### Records shown
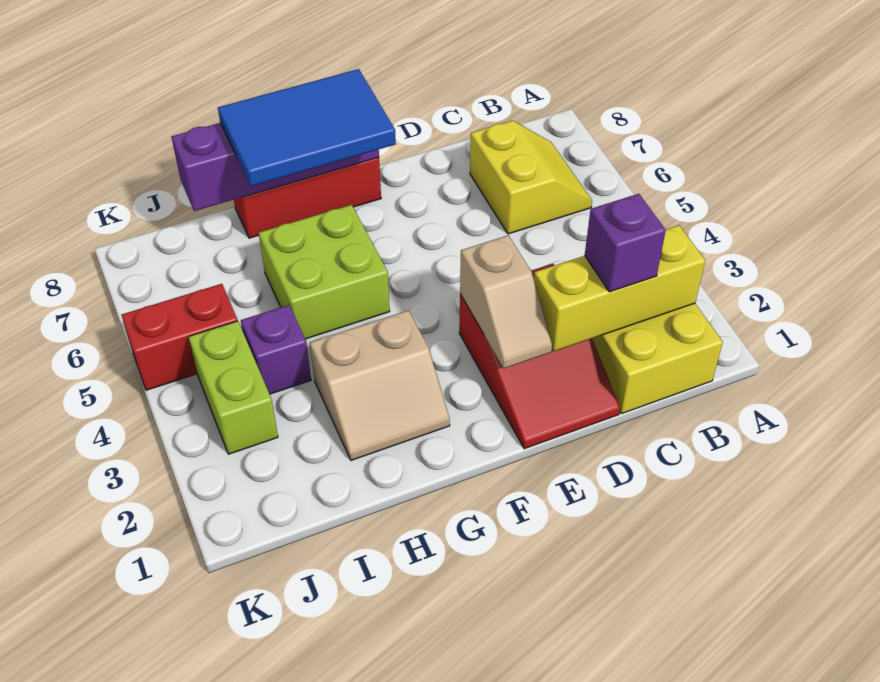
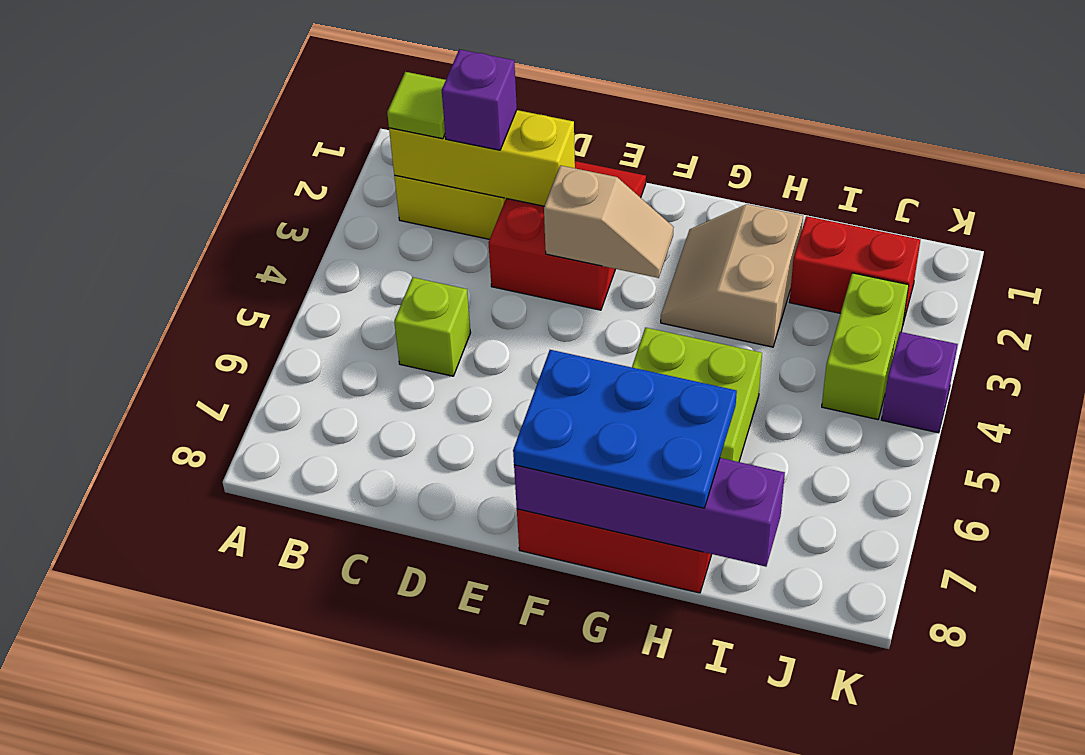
none -> lime 1x1 tile [387,72,446,139]
yellow 2x2 slope [470,121,592,234] -> none
none -> lime 1x1 brick [394,277,471,376]
tan 1x2 slope [460,235,552,368] -> tan 1x2 slope turned to [544,165,674,278]
blue 2x3 tile [218,69,396,186] -> blue 2x3 plate [513,350,737,508]
tan 2x2 slope [310,310,450,460] -> tan 2x2 slope turned to [661,204,803,347]
purple 1x1 brick [241,305,311,394] -> purple 1x1 brick moved to [881,332,958,433]
red 1x2 brick [122,284,238,390] -> red 1x2 brick moved to [790,216,920,323]

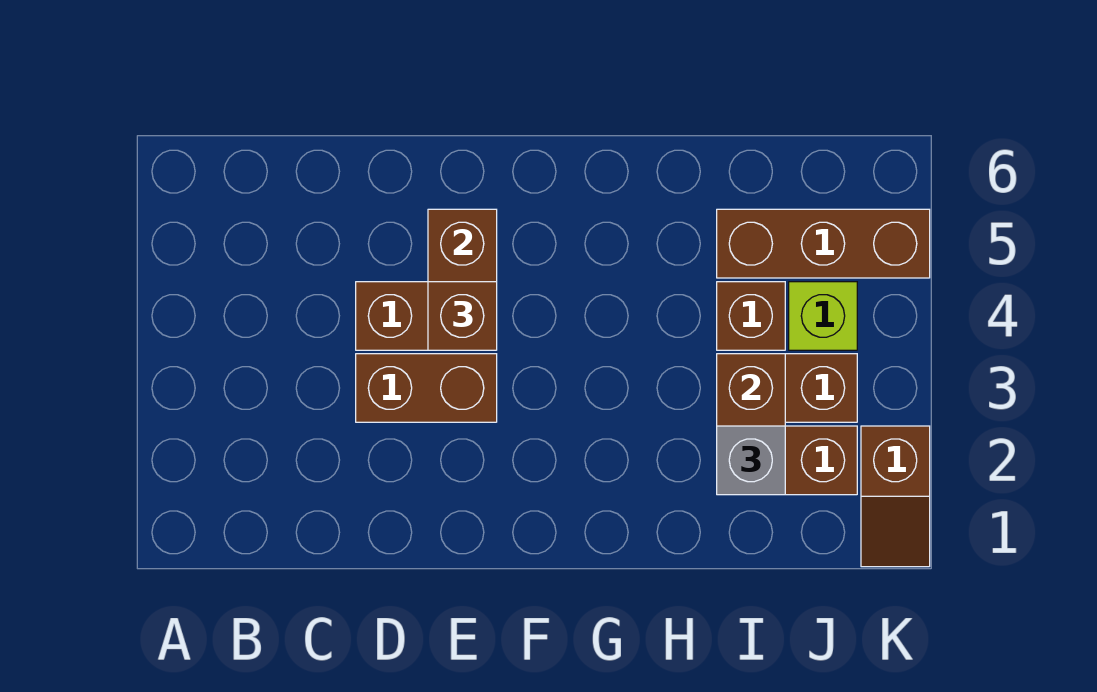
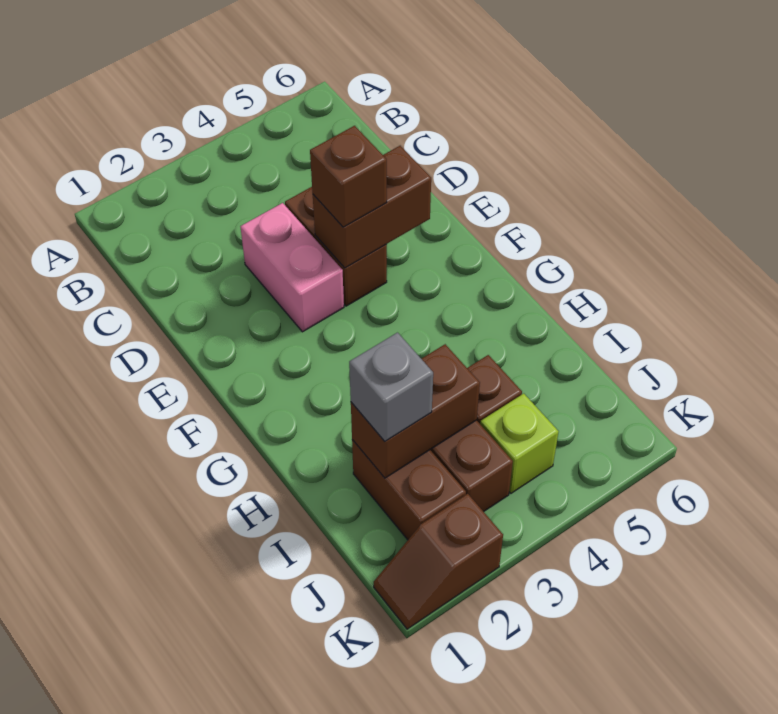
brown 1x2 brick [356,354,497,422] -> pink 1x2 brick [240,203,344,332]
brown 1x3 brick [717,209,930,278] -> none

### Problem to work on
Gather every line from the listing above in which "none" appears, and copy those lines.

### Answer to the problem
none -> lime 1x1 tile [387,72,446,139]
yellow 2x2 slope [470,121,592,234] -> none
none -> lime 1x1 brick [394,277,471,376]
brown 1x3 brick [717,209,930,278] -> none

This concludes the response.